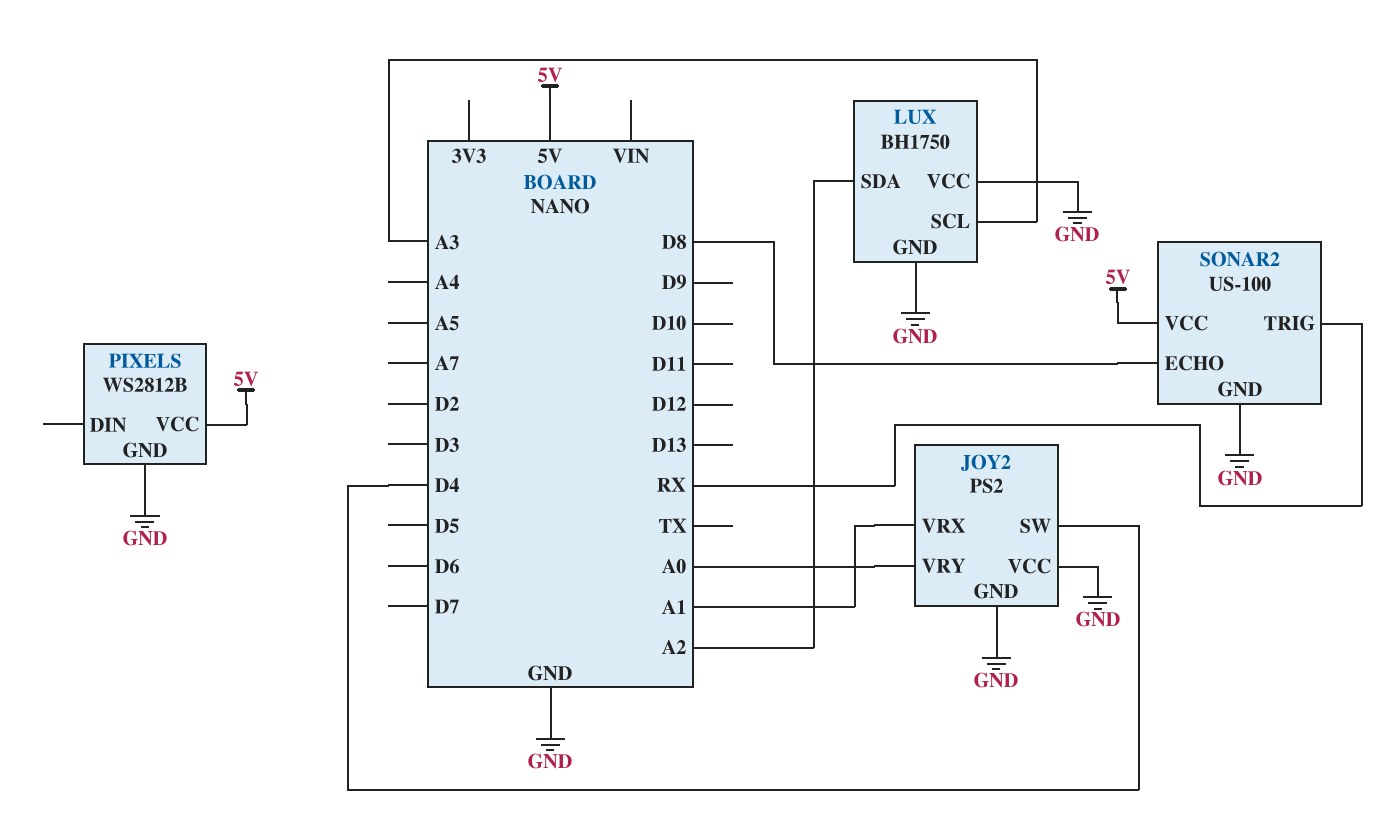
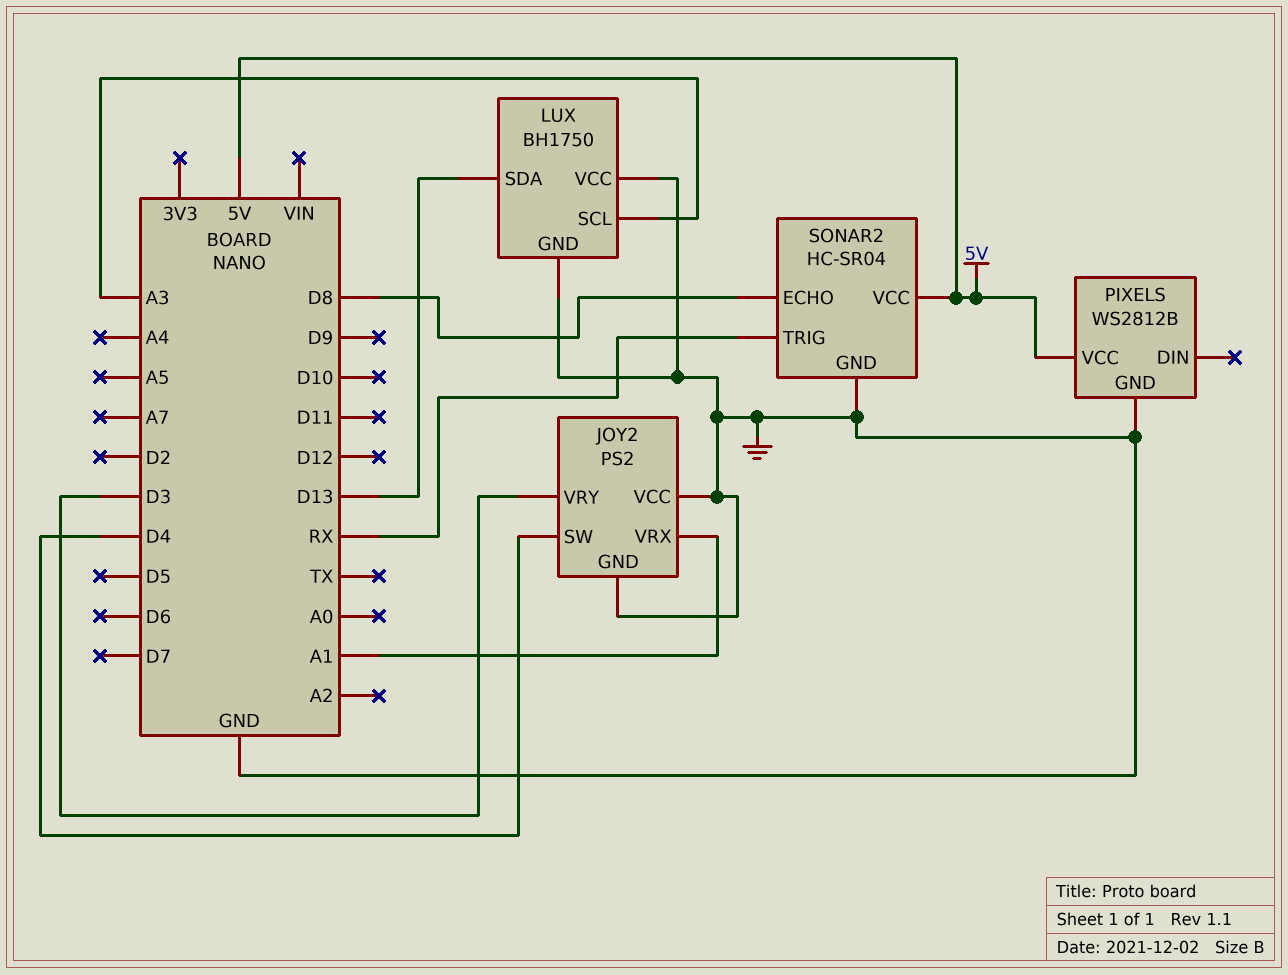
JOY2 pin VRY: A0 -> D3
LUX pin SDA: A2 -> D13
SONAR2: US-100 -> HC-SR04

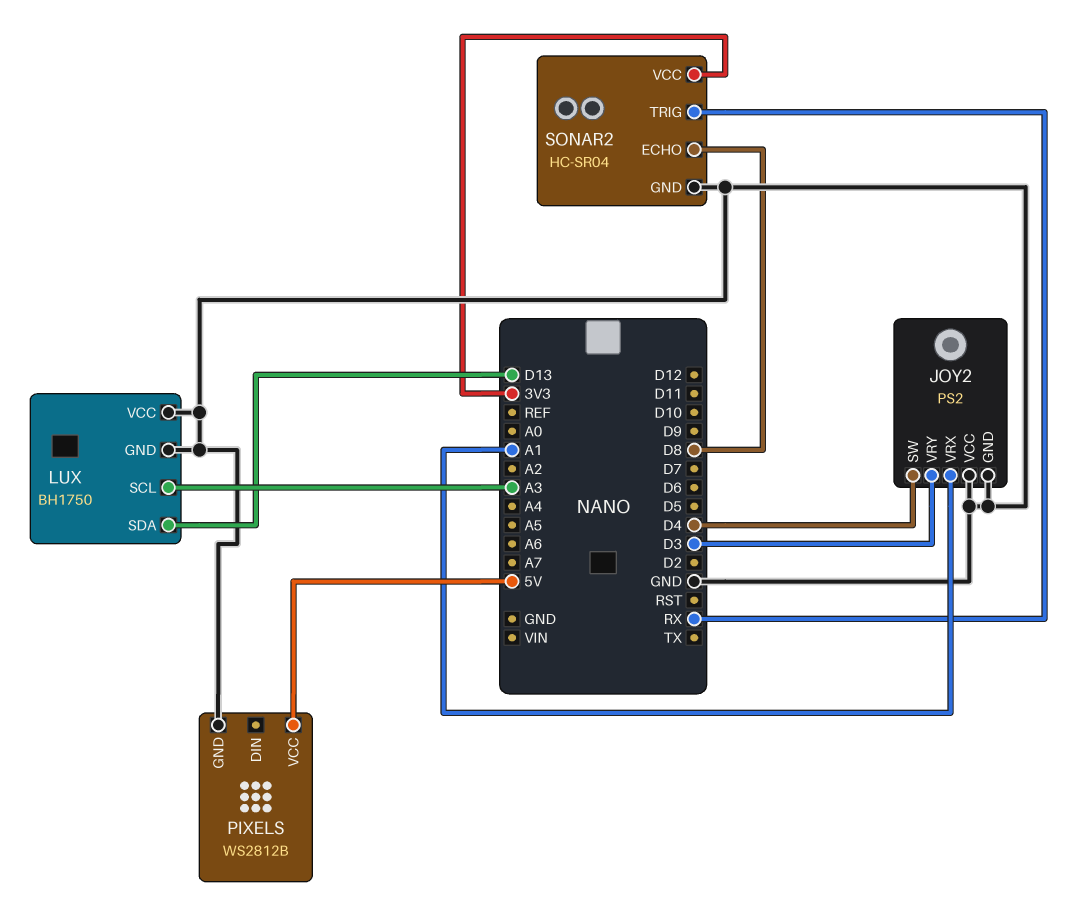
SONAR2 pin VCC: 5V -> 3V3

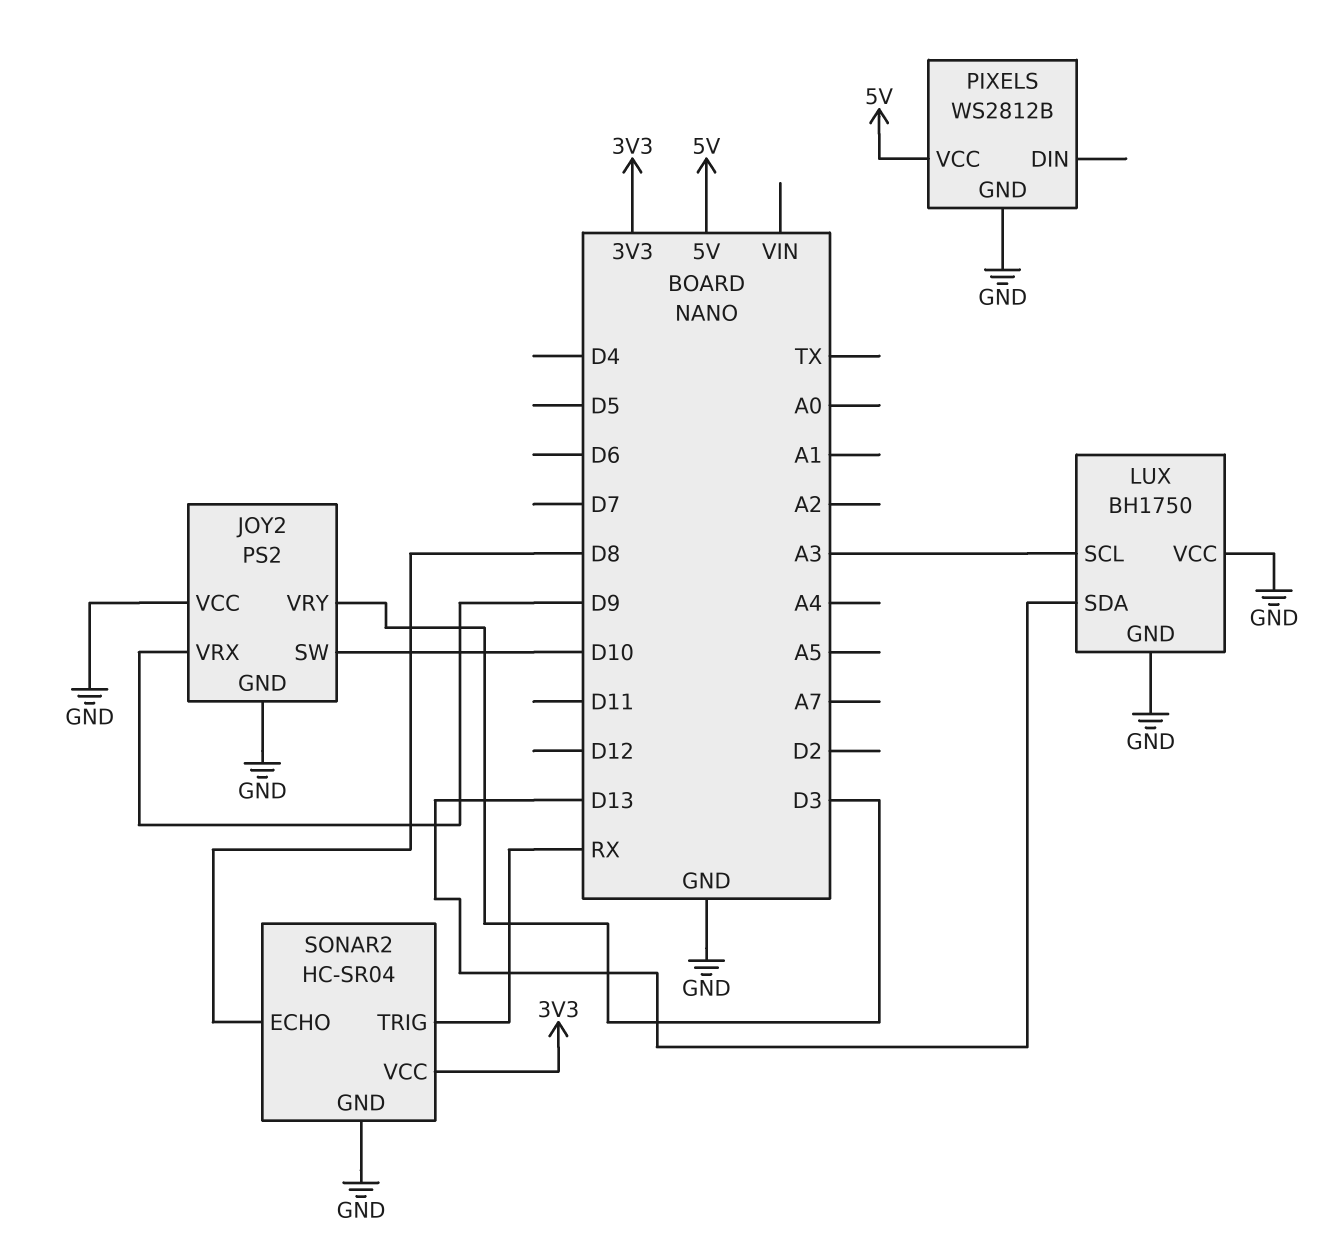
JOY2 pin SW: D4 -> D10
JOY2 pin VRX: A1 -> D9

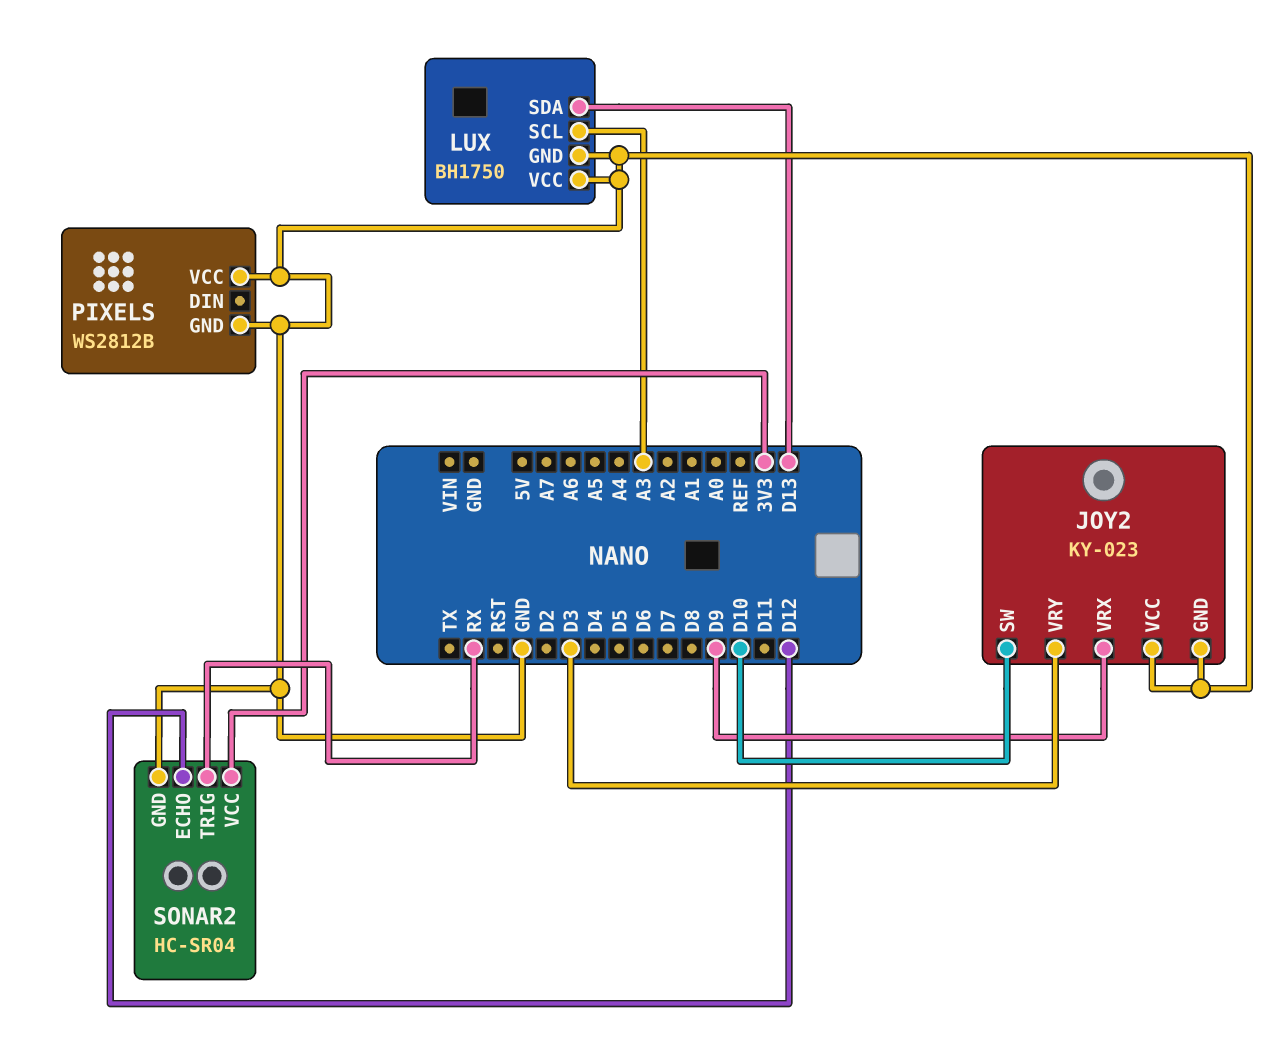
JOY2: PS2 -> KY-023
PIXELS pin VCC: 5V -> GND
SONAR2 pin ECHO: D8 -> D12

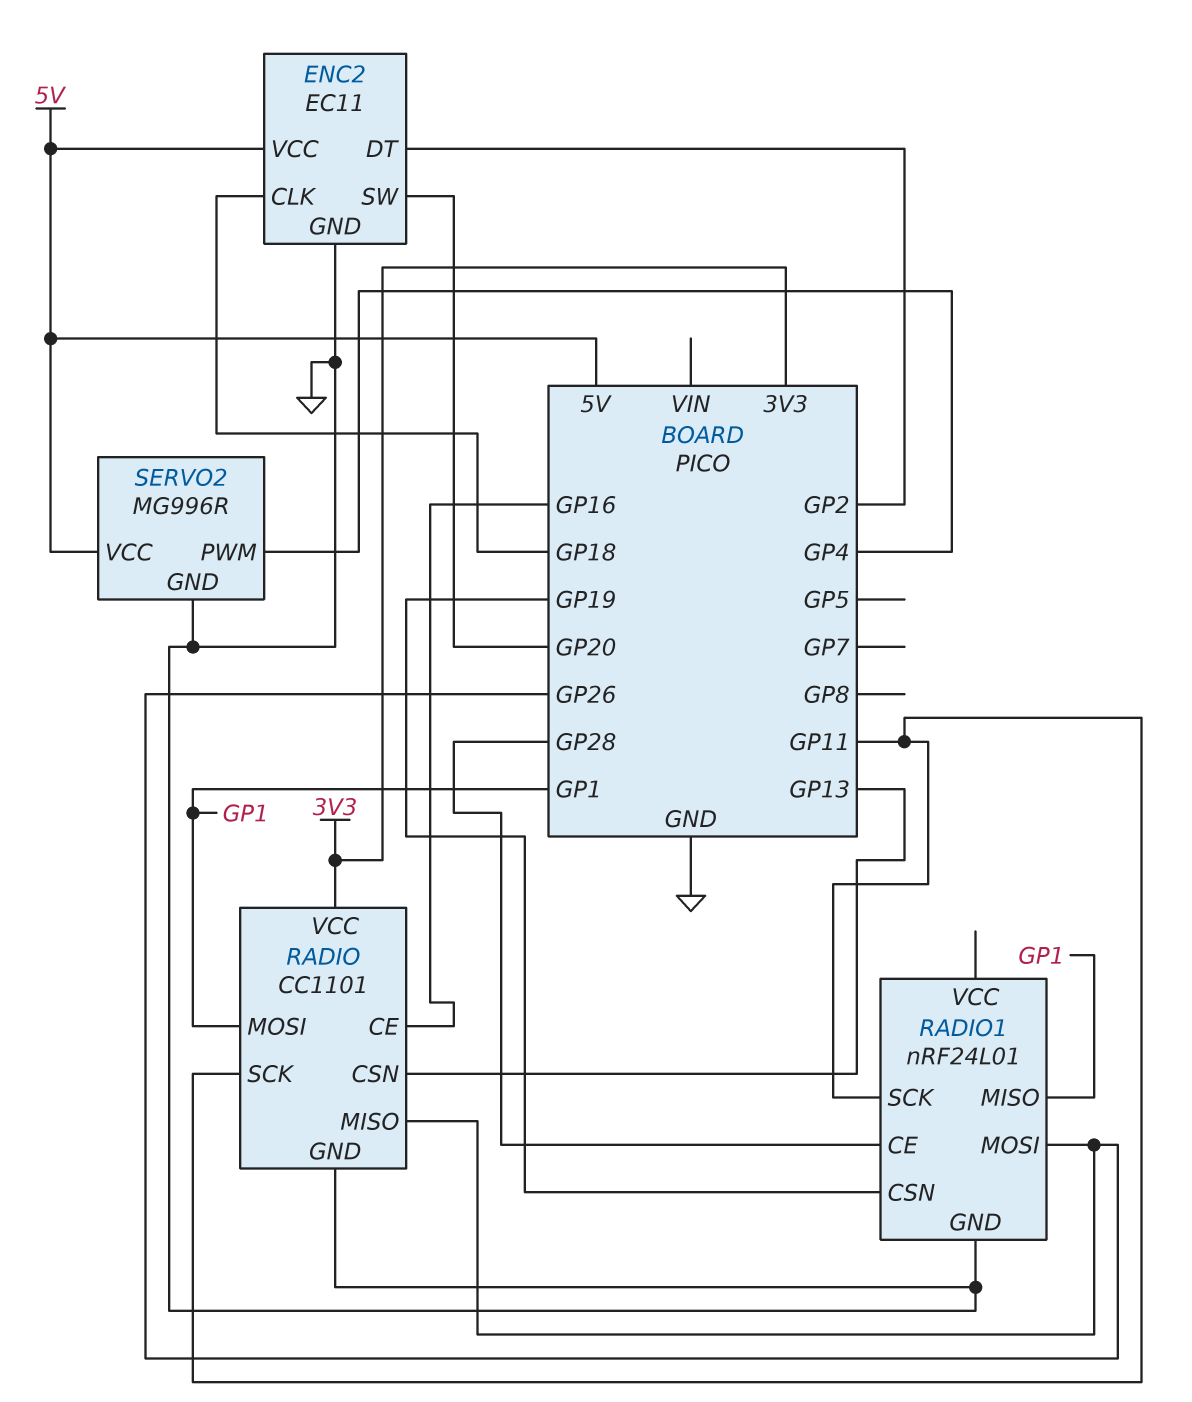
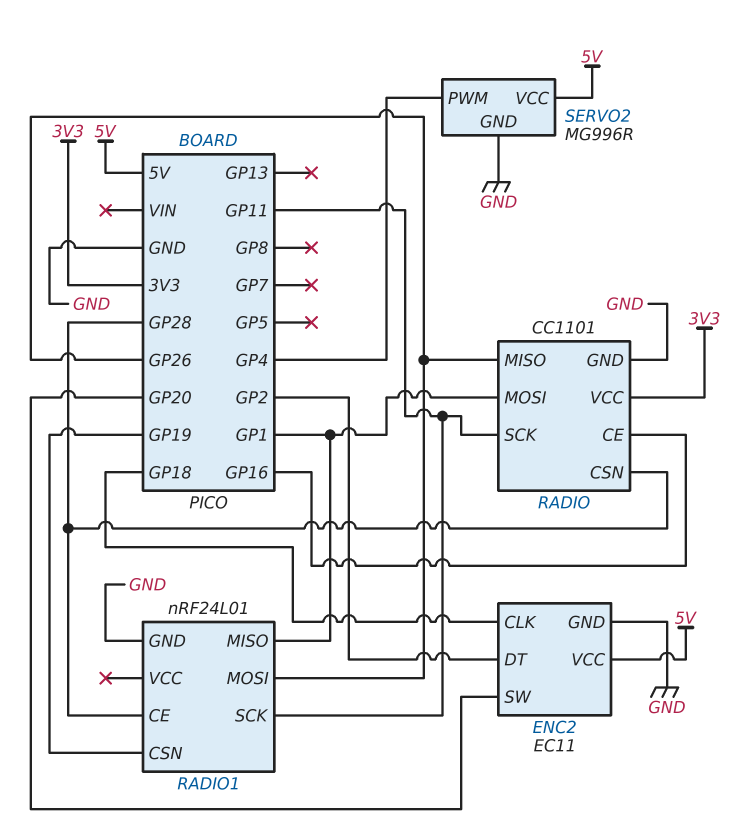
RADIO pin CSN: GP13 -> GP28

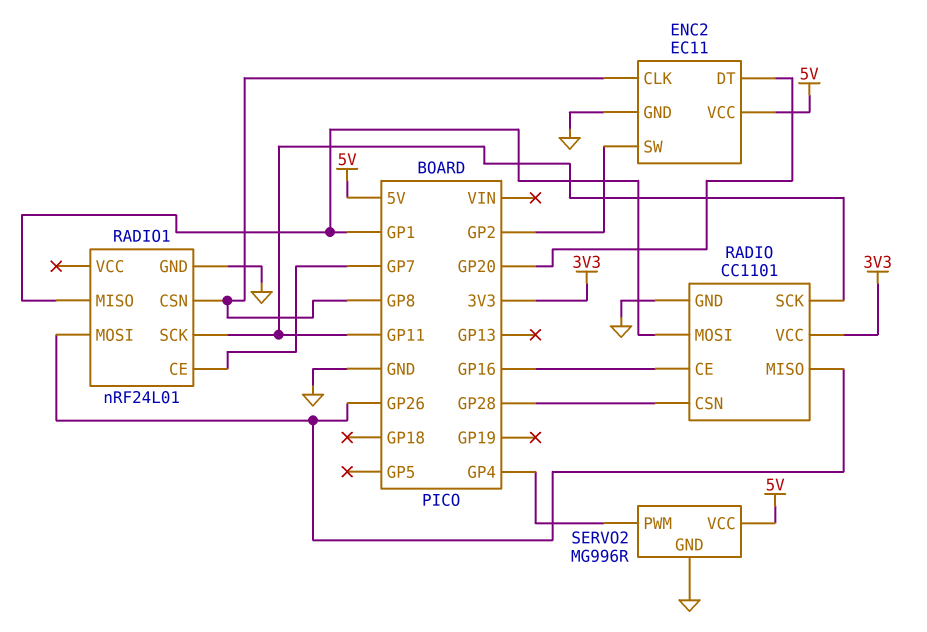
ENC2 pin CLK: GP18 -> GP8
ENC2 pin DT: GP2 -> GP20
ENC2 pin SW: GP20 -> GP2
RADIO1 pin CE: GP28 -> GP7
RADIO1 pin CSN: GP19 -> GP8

** Assigned task **
Each entry should be copied exactly as written, though any pictures stay out.

** Answer for this exercise **
JOY2 pin VRY: A0 -> D3
LUX pin SDA: A2 -> D13
SONAR2: US-100 -> HC-SR04

SONAR2 pin VCC: 5V -> 3V3

JOY2 pin SW: D4 -> D10
JOY2 pin VRX: A1 -> D9

JOY2: PS2 -> KY-023
PIXELS pin VCC: 5V -> GND
SONAR2 pin ECHO: D8 -> D12

RADIO pin CSN: GP13 -> GP28

ENC2 pin CLK: GP18 -> GP8
ENC2 pin DT: GP2 -> GP20
ENC2 pin SW: GP20 -> GP2
RADIO1 pin CE: GP28 -> GP7
RADIO1 pin CSN: GP19 -> GP8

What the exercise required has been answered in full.